**Work to complete**
Every line below that holds the string "eraser" should be copied out.

**Data**
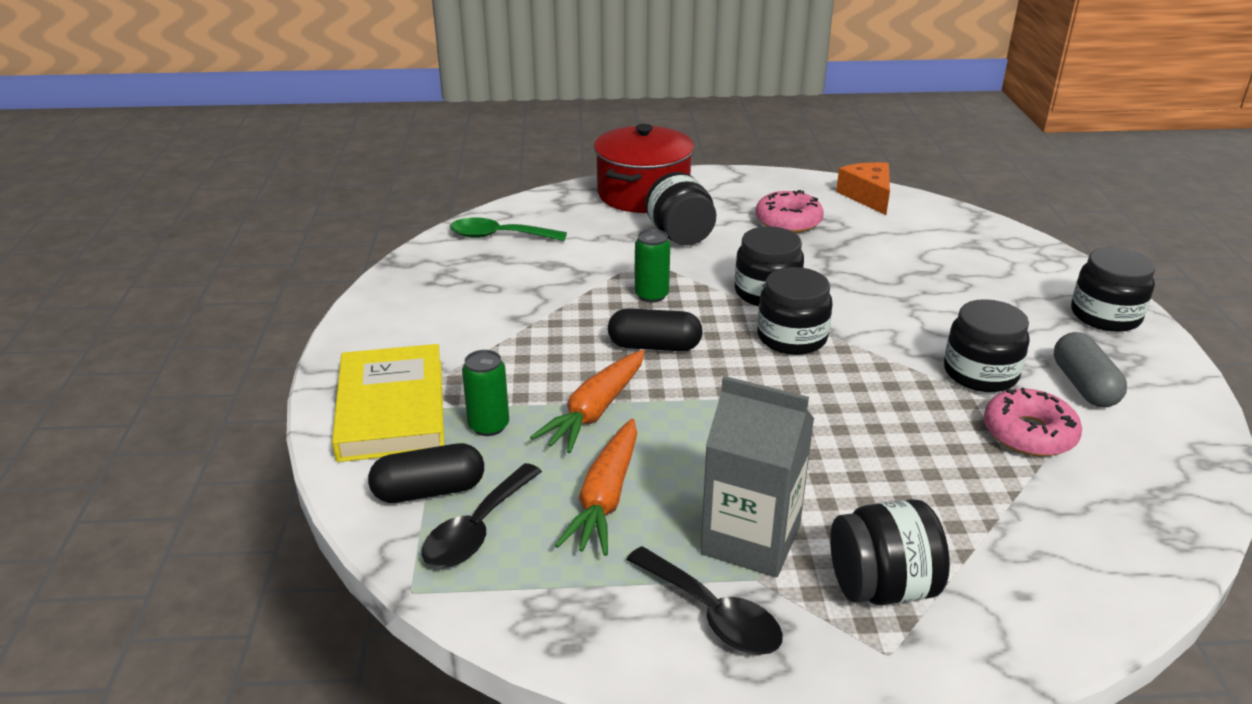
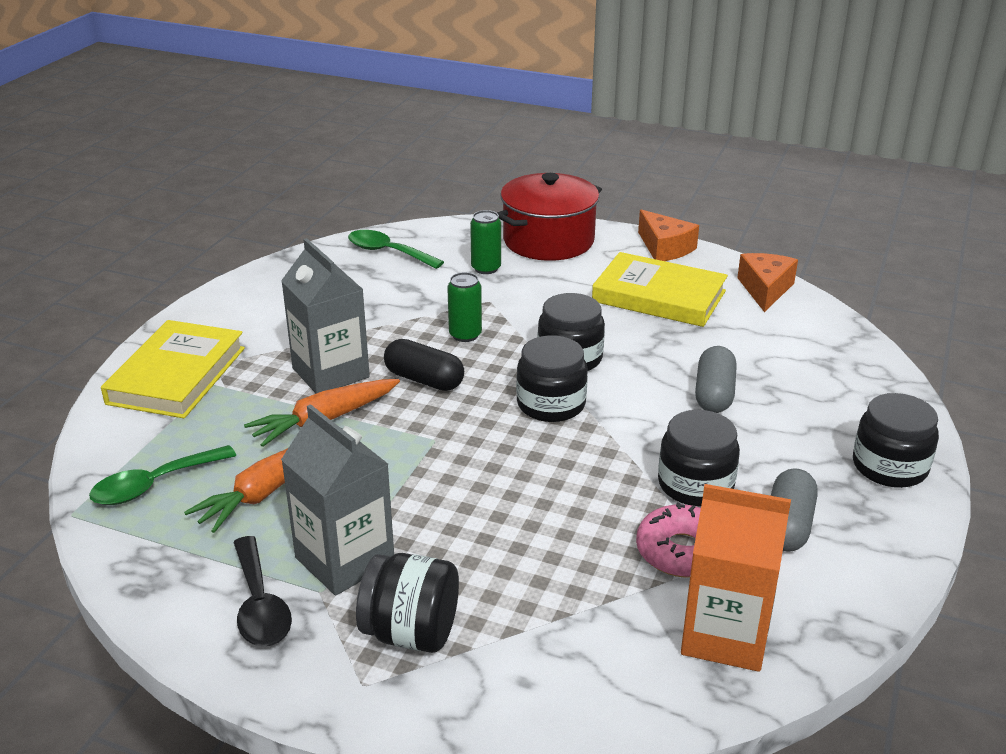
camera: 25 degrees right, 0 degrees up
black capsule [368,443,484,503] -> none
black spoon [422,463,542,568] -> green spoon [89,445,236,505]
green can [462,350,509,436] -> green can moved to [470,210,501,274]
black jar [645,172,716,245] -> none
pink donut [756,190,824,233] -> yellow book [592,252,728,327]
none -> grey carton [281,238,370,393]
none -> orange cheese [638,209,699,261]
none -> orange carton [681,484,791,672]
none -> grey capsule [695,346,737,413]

---

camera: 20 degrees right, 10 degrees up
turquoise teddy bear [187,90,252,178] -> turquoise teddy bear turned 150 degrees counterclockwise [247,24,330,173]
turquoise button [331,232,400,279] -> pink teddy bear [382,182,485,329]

---

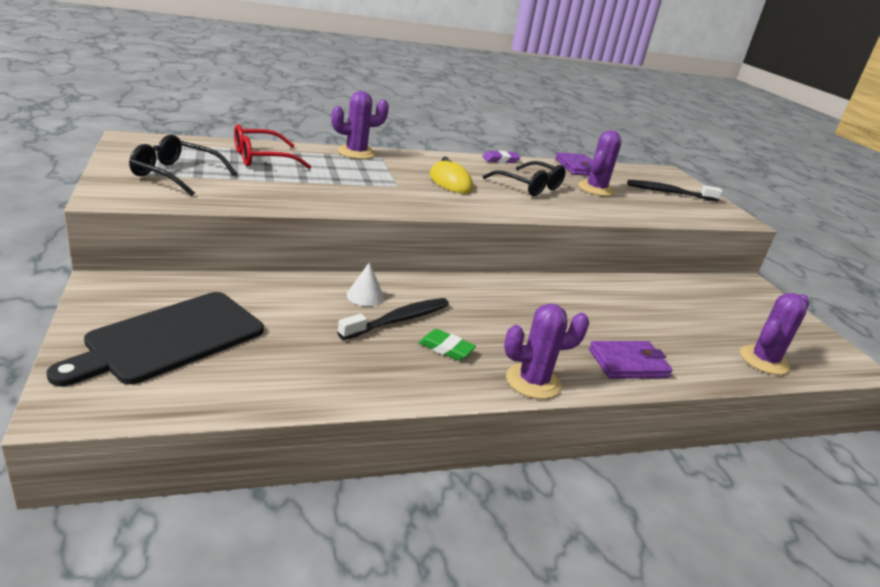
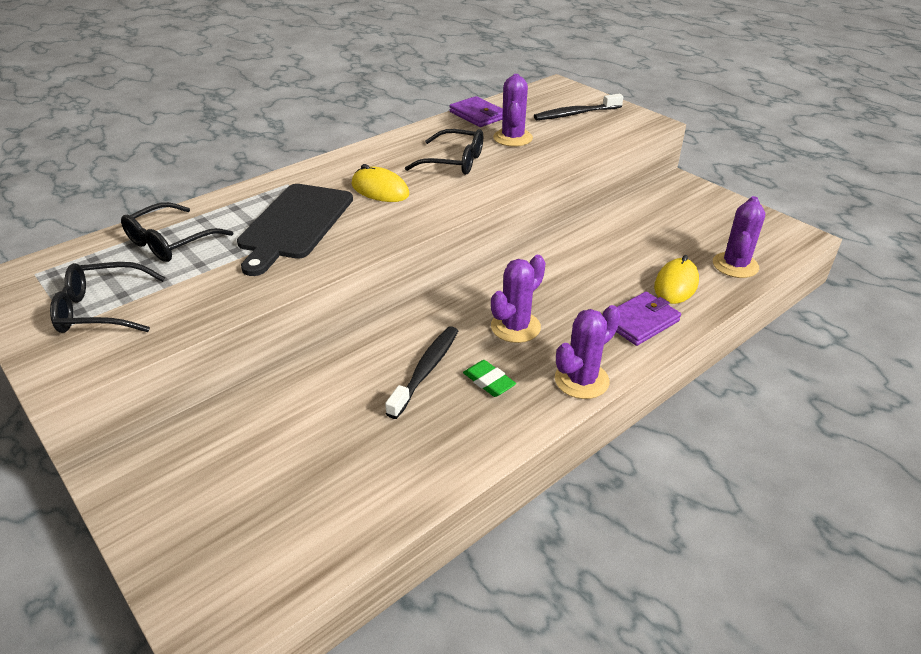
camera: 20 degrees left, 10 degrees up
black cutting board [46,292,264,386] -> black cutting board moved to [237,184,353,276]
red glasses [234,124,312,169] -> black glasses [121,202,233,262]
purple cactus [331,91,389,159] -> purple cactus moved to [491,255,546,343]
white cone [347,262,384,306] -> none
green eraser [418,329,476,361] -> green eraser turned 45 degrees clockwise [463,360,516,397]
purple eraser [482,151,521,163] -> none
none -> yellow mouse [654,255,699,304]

**Answer to the exercise**
green eraser [418,329,476,361] -> green eraser turned 45 degrees clockwise [463,360,516,397]
purple eraser [482,151,521,163] -> none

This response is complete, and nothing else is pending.